- _Task requirements_
What is needed is an exact transcription of the listing, with the images removed.

[[ Source material open ]]

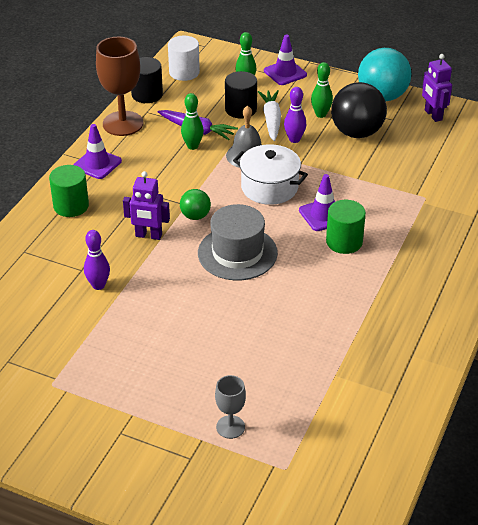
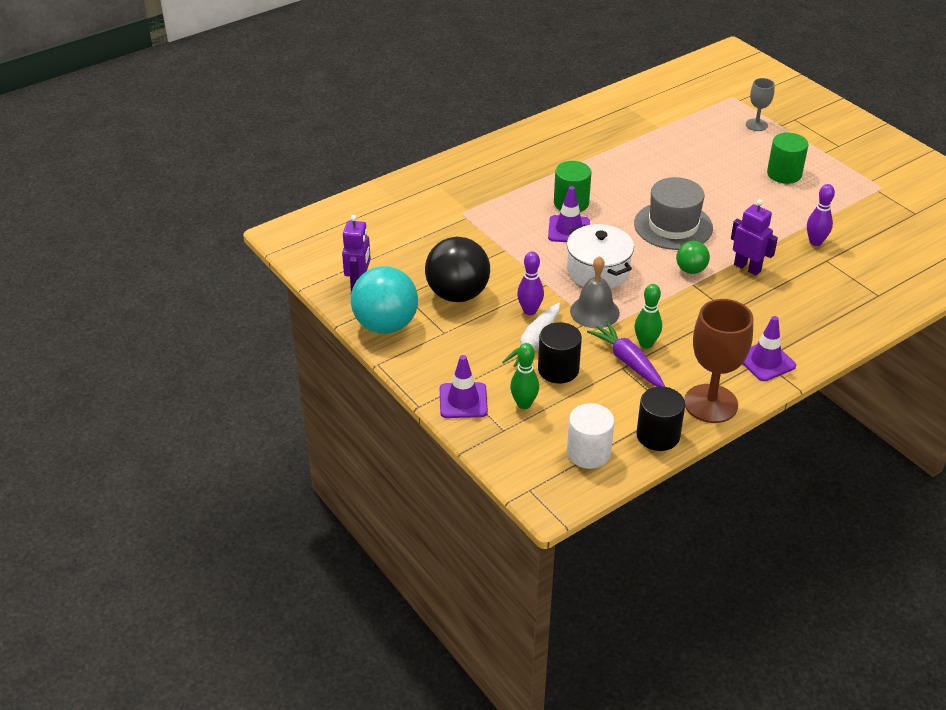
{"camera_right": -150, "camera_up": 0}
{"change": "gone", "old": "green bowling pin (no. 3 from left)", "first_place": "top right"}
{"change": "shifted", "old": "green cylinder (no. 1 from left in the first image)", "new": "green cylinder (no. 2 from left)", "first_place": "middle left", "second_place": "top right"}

[[ Source material closed ]]

- _Finished task_
{"camera_right": -150, "camera_up": 0}
{"change": "gone", "old": "green bowling pin (no. 3 from left)", "first_place": "top right"}
{"change": "shifted", "old": "green cylinder (no. 1 from left in the first image)", "new": "green cylinder (no. 2 from left)", "first_place": "middle left", "second_place": "top right"}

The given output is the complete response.